■ Data for this exercise ■
%%
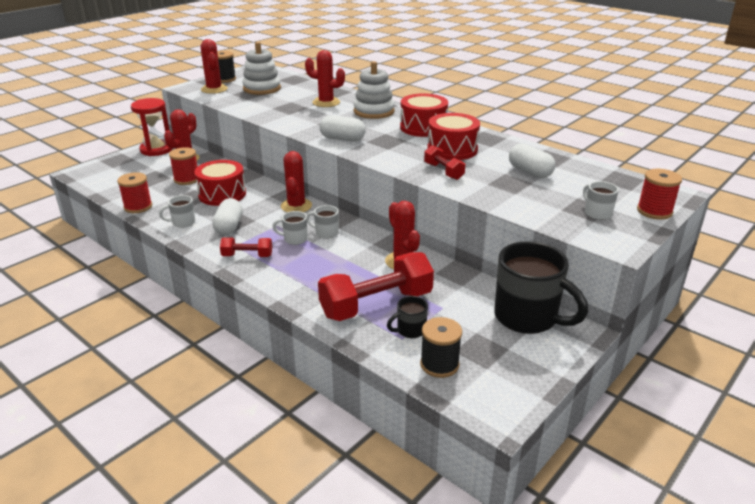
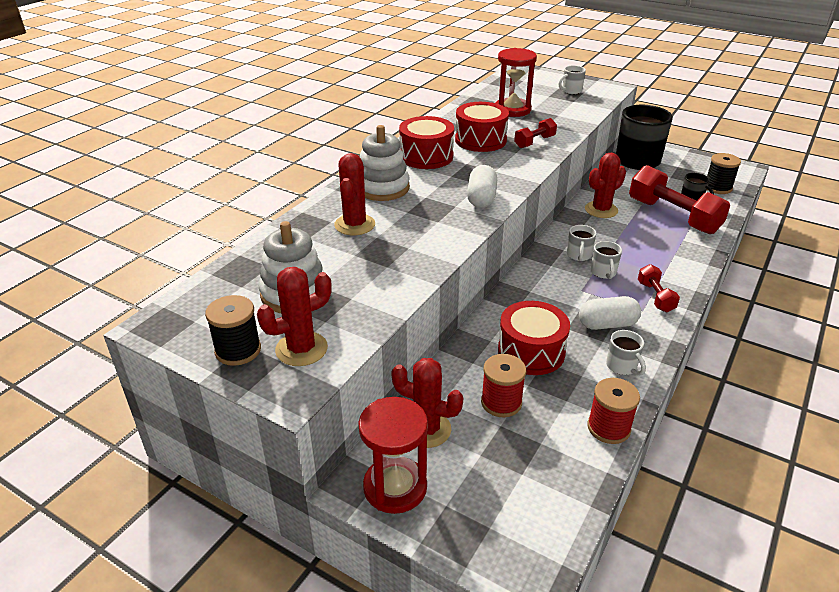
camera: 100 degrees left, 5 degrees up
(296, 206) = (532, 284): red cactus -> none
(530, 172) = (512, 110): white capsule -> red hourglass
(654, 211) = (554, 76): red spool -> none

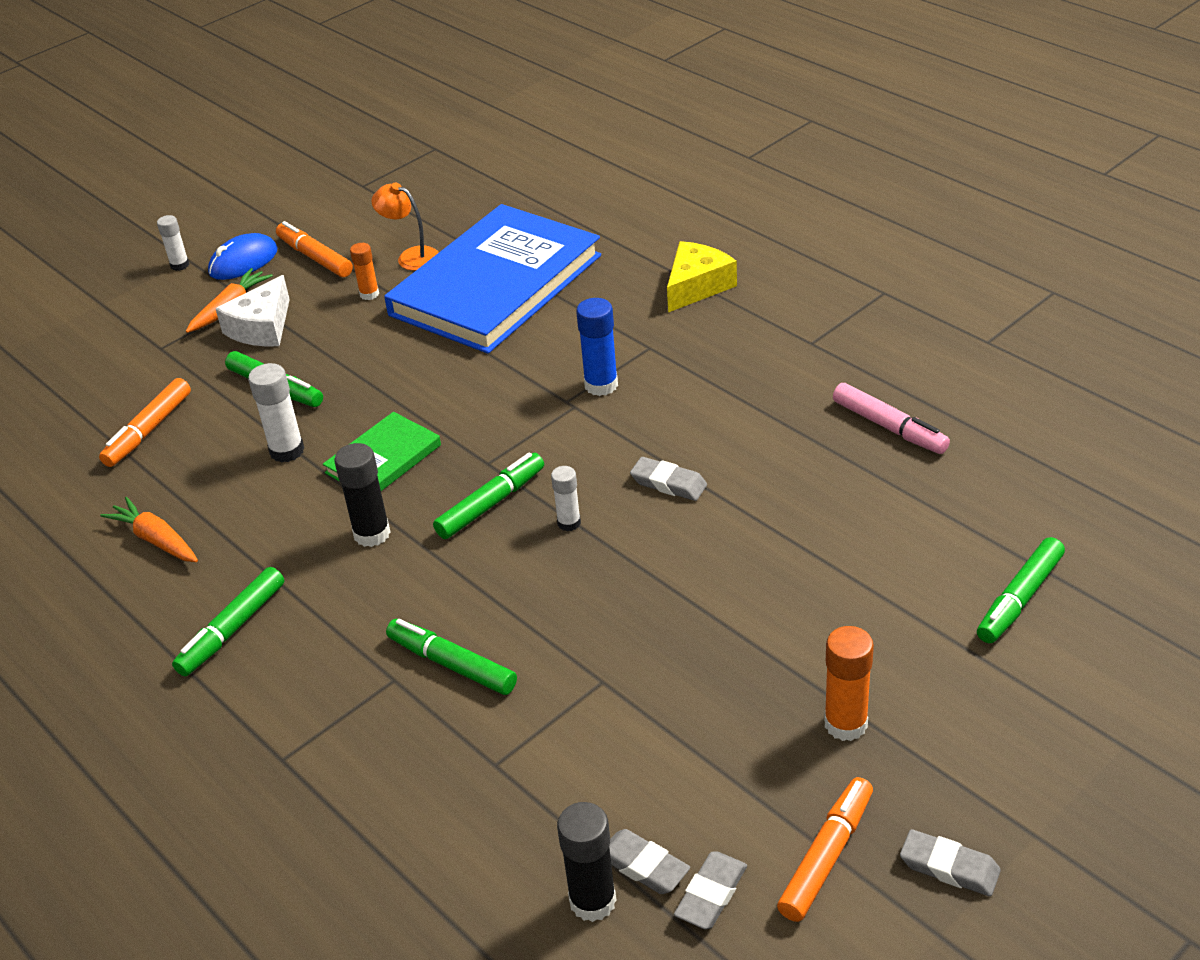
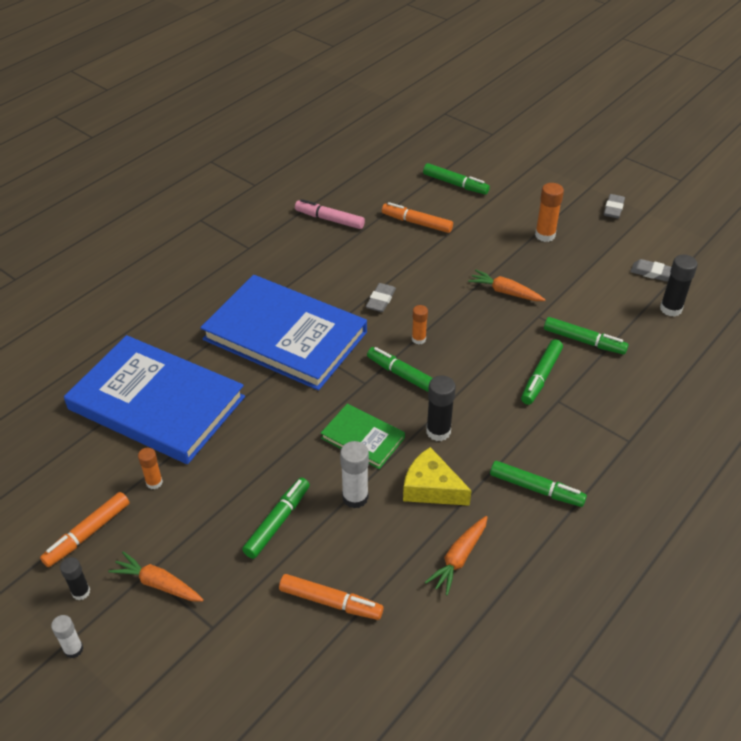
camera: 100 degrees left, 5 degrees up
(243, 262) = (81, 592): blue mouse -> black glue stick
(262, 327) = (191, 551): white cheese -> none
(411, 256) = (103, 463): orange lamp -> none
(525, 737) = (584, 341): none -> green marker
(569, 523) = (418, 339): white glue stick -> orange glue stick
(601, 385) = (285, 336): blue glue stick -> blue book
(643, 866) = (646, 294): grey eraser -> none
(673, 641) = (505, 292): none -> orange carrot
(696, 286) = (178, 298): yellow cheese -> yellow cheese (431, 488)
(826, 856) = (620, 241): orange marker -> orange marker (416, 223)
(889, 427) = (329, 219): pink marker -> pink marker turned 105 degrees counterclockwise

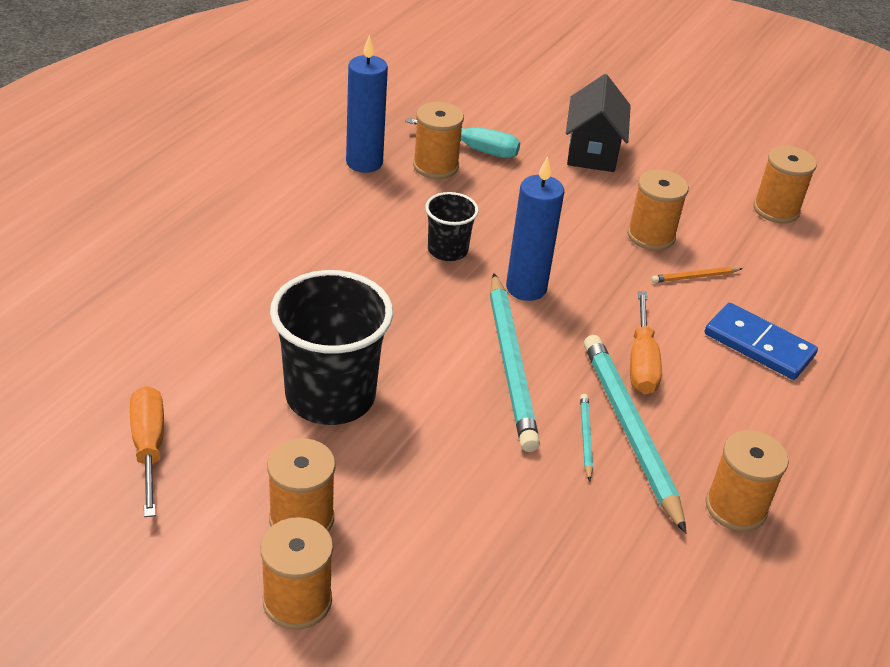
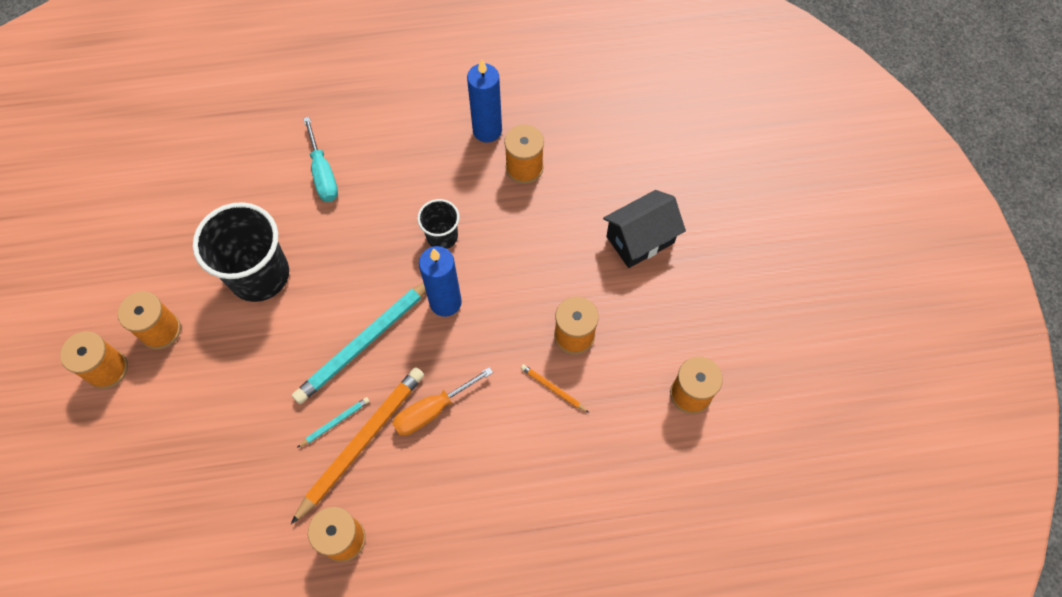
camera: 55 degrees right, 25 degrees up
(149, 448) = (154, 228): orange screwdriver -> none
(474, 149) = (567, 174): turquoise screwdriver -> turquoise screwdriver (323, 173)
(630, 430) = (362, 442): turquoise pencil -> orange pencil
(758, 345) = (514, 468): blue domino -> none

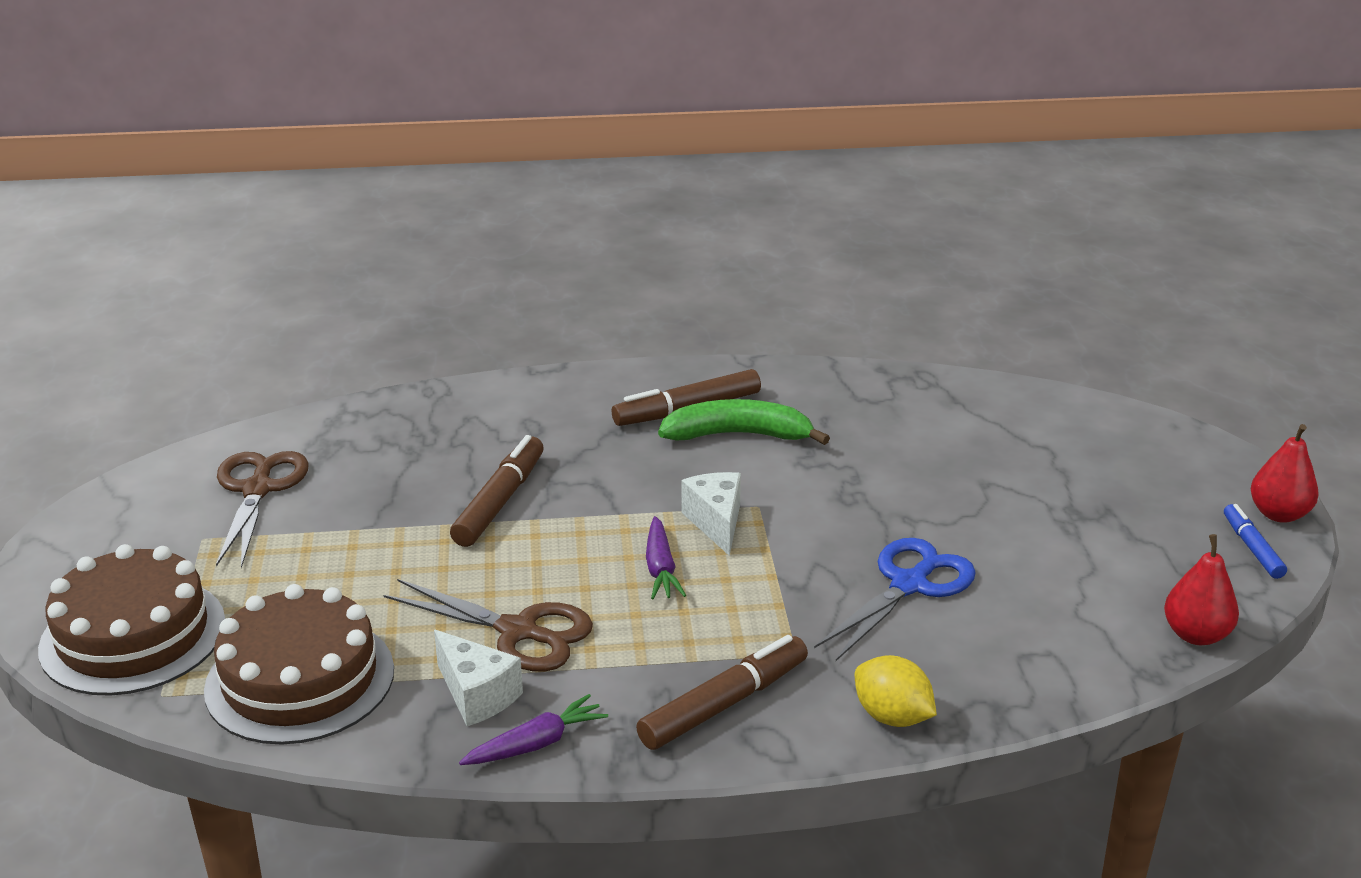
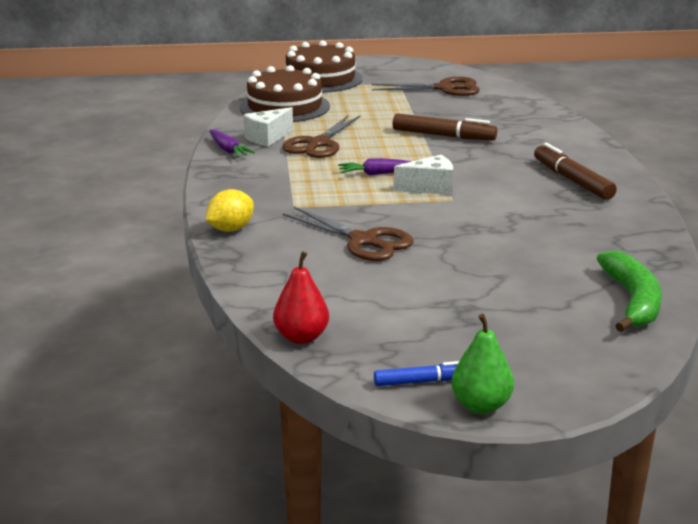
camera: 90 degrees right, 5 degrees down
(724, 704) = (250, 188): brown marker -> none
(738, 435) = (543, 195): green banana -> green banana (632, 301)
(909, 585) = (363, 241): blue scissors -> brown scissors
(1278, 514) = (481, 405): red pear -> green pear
%%
■ What needs to be done ■
Write out each line above containing "none".

■ Output ■
(296, 206) = (532, 284): red cactus -> none
(654, 211) = (554, 76): red spool -> none
(262, 327) = (191, 551): white cheese -> none
(411, 256) = (103, 463): orange lamp -> none
(525, 737) = (584, 341): none -> green marker
(643, 866) = (646, 294): grey eraser -> none
(673, 641) = (505, 292): none -> orange carrot
(149, 448) = (154, 228): orange screwdriver -> none
(758, 345) = (514, 468): blue domino -> none
(724, 704) = (250, 188): brown marker -> none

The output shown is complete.